■ ACTION ITEM
Of the material below, the lines to be retyped are those from the line containing "RFID pin SCK: D0 -> D8" through the line containing "MIC pin OUT: B0 -> A11", inclusive; reproduce them exactly.

■ SOURCE DATA
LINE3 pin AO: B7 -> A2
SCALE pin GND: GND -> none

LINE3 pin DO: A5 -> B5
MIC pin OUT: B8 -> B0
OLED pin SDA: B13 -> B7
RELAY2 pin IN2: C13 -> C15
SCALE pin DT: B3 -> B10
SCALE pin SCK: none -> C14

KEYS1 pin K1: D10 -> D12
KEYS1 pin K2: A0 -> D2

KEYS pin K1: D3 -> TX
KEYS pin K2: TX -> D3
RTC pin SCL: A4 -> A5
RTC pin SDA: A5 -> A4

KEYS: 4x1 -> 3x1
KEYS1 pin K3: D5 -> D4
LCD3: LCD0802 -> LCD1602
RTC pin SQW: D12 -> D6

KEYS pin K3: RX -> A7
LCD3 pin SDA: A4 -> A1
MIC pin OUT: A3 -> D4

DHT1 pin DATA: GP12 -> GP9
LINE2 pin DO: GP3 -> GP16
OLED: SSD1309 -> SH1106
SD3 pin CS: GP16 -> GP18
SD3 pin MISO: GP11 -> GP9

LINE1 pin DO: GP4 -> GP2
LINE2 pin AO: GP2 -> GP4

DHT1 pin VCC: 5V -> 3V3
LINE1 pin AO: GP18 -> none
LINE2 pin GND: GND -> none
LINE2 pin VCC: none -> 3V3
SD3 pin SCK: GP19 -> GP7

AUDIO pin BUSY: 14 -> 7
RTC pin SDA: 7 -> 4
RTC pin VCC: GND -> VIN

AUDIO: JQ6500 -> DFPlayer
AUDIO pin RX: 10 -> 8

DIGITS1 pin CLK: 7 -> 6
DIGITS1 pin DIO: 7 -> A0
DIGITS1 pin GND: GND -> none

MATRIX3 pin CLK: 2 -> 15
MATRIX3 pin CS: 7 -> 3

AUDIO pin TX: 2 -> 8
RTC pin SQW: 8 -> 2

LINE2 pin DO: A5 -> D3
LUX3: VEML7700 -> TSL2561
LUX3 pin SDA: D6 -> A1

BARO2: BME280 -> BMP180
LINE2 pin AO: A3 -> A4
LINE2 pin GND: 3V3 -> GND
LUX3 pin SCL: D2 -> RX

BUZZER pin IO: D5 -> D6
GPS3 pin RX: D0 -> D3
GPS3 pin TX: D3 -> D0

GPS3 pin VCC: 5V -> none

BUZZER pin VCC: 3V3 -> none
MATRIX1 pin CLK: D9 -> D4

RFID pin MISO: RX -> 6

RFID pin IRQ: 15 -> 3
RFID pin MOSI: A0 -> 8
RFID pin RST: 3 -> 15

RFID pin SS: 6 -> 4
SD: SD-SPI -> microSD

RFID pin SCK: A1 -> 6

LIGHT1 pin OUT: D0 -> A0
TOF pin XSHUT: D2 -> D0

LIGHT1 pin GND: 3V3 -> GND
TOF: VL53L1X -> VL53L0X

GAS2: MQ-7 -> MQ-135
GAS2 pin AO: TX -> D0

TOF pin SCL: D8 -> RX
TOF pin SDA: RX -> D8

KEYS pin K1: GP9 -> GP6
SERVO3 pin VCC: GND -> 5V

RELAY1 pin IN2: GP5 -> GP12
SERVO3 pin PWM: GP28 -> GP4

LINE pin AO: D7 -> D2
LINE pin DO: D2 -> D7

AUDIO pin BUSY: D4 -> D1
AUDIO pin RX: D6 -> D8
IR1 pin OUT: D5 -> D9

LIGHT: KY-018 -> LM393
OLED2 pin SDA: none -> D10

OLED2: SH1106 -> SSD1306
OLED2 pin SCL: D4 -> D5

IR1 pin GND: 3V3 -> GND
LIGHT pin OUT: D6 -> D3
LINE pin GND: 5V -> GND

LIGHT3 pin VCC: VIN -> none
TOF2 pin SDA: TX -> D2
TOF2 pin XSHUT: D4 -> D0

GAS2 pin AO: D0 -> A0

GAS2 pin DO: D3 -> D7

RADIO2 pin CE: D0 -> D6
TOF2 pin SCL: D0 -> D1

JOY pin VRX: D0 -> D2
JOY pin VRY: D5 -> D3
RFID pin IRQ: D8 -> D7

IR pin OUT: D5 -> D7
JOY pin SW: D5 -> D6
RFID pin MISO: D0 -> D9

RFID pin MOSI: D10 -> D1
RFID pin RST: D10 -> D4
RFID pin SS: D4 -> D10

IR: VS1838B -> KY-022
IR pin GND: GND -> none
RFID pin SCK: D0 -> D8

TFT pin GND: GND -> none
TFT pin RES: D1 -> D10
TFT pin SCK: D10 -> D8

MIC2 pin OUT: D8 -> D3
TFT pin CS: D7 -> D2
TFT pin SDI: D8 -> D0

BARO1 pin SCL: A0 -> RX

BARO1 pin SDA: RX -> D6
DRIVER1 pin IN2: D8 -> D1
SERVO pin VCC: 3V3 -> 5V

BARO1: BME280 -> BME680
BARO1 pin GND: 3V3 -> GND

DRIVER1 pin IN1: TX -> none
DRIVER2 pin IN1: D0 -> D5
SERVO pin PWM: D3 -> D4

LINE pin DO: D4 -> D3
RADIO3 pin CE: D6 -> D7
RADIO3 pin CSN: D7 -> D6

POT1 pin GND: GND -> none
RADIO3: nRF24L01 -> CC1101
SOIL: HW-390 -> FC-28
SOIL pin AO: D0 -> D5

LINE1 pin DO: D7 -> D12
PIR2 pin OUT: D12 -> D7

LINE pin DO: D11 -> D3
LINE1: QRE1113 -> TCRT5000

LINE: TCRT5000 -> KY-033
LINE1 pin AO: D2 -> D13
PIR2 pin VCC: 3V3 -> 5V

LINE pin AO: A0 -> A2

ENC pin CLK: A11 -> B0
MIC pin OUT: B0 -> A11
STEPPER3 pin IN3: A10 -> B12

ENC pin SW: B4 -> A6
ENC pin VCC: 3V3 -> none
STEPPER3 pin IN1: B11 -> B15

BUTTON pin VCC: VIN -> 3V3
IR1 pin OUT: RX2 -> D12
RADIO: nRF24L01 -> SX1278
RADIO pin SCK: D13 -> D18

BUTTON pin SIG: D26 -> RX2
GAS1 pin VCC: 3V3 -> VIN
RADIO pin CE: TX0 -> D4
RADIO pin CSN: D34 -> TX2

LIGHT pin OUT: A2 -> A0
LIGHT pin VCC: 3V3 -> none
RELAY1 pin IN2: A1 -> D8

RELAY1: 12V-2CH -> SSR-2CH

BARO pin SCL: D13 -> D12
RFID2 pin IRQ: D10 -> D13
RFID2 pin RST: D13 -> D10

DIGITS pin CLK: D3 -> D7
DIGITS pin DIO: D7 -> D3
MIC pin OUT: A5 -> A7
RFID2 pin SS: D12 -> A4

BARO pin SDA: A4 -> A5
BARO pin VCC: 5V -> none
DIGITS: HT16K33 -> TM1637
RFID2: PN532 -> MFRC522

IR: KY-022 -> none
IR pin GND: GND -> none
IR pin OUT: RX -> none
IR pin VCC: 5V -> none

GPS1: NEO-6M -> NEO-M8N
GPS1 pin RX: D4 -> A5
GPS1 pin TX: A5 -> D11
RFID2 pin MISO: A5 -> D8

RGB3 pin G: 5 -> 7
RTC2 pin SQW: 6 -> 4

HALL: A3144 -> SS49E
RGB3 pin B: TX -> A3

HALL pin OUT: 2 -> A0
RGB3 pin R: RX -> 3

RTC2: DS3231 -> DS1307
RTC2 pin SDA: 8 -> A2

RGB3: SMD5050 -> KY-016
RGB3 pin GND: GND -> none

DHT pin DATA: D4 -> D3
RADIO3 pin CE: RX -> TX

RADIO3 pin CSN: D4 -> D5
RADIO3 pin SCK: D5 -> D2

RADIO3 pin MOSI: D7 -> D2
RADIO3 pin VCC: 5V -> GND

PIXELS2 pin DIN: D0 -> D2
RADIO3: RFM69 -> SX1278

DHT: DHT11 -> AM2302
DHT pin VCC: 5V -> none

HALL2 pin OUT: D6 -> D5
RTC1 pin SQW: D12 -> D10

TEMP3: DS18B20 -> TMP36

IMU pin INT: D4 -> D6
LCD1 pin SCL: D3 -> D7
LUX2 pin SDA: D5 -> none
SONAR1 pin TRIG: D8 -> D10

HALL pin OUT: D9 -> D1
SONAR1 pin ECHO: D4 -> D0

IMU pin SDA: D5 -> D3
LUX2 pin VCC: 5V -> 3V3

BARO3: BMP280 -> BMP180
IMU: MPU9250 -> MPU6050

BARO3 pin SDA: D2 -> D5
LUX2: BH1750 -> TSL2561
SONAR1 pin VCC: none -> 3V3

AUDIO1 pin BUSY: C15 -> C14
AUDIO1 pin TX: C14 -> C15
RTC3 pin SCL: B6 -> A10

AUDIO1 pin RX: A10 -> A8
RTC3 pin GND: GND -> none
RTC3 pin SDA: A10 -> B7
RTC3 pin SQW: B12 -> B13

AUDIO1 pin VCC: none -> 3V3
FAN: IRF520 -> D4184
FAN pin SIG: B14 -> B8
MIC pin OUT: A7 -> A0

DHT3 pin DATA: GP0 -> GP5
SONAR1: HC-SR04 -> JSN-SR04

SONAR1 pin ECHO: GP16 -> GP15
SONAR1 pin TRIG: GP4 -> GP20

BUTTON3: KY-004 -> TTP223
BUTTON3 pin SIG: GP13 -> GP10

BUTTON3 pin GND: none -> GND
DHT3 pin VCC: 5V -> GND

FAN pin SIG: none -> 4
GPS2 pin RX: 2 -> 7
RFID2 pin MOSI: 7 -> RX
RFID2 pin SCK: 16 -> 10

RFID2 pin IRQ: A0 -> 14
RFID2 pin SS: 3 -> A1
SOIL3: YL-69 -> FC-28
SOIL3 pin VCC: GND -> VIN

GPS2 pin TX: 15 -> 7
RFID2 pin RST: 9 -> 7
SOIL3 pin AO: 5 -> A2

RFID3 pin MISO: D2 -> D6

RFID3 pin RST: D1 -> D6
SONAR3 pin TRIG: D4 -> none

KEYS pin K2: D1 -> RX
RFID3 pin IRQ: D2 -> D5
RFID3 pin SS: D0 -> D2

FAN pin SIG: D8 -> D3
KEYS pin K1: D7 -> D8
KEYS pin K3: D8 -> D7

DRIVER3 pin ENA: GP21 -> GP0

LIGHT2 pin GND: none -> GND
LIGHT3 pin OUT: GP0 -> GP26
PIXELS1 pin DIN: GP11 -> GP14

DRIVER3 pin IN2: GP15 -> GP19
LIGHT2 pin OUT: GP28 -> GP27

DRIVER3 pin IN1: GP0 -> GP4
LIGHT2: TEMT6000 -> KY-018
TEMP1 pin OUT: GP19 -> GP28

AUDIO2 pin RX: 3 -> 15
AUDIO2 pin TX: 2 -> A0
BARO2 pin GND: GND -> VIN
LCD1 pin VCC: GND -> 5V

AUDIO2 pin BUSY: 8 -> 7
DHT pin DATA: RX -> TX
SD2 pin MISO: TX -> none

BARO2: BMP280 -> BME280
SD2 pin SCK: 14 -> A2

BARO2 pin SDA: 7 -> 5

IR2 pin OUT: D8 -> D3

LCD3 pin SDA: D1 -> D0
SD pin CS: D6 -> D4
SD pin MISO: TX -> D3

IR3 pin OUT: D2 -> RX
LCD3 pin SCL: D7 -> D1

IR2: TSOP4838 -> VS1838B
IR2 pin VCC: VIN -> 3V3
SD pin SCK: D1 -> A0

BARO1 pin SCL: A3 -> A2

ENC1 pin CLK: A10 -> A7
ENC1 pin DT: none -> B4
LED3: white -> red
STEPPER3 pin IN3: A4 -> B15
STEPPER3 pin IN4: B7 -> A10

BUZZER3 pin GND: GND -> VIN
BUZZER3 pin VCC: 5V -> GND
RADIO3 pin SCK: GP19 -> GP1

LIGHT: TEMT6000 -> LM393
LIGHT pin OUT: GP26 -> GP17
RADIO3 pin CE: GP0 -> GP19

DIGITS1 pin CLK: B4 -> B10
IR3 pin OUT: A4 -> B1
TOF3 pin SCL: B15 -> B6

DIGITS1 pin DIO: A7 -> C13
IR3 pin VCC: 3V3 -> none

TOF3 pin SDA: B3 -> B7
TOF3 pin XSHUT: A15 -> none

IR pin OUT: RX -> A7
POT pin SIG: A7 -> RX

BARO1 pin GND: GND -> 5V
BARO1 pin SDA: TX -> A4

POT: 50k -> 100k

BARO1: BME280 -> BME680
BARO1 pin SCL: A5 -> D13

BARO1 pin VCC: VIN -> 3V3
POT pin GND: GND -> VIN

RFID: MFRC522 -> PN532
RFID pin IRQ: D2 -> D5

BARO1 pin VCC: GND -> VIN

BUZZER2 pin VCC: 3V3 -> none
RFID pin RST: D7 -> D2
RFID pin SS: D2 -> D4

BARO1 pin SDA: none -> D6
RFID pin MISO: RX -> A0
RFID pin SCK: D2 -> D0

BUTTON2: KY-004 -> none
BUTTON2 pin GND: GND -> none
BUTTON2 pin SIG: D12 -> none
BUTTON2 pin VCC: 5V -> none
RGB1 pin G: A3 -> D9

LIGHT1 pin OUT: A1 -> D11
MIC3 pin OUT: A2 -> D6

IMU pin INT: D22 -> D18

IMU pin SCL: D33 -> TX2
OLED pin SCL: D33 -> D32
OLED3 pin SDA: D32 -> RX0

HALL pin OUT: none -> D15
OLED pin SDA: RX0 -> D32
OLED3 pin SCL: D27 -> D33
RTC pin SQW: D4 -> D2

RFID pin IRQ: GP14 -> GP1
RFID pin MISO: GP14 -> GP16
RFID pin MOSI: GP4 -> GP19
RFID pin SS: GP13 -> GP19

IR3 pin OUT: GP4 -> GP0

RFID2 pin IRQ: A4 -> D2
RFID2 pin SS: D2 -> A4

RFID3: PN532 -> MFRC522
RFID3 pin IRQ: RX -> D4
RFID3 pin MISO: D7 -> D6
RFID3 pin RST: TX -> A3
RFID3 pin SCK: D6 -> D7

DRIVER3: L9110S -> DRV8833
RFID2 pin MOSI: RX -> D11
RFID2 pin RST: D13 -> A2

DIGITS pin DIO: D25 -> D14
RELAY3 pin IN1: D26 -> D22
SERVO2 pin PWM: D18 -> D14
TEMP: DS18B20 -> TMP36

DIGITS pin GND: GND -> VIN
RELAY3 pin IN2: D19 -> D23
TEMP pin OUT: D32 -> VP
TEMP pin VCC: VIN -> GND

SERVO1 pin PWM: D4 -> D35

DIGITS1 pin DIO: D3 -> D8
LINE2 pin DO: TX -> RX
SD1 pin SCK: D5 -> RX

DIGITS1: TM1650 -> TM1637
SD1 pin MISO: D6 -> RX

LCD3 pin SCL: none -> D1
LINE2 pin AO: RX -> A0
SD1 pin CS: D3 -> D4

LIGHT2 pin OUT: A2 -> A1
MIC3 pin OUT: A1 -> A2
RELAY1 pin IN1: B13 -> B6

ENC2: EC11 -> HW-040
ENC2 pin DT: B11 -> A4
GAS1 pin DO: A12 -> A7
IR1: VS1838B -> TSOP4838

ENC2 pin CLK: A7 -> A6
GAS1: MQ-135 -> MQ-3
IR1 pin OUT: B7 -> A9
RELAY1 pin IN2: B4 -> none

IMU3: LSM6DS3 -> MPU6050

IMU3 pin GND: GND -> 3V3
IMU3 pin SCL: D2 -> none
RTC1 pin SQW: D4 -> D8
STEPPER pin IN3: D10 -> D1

■ RESULT FOR THIS TASK
RFID pin SCK: D0 -> D8

TFT pin GND: GND -> none
TFT pin RES: D1 -> D10
TFT pin SCK: D10 -> D8

MIC2 pin OUT: D8 -> D3
TFT pin CS: D7 -> D2
TFT pin SDI: D8 -> D0

BARO1 pin SCL: A0 -> RX

BARO1 pin SDA: RX -> D6
DRIVER1 pin IN2: D8 -> D1
SERVO pin VCC: 3V3 -> 5V

BARO1: BME280 -> BME680
BARO1 pin GND: 3V3 -> GND

DRIVER1 pin IN1: TX -> none
DRIVER2 pin IN1: D0 -> D5
SERVO pin PWM: D3 -> D4

LINE pin DO: D4 -> D3
RADIO3 pin CE: D6 -> D7
RADIO3 pin CSN: D7 -> D6

POT1 pin GND: GND -> none
RADIO3: nRF24L01 -> CC1101
SOIL: HW-390 -> FC-28
SOIL pin AO: D0 -> D5

LINE1 pin DO: D7 -> D12
PIR2 pin OUT: D12 -> D7

LINE pin DO: D11 -> D3
LINE1: QRE1113 -> TCRT5000

LINE: TCRT5000 -> KY-033
LINE1 pin AO: D2 -> D13
PIR2 pin VCC: 3V3 -> 5V

LINE pin AO: A0 -> A2

ENC pin CLK: A11 -> B0
MIC pin OUT: B0 -> A11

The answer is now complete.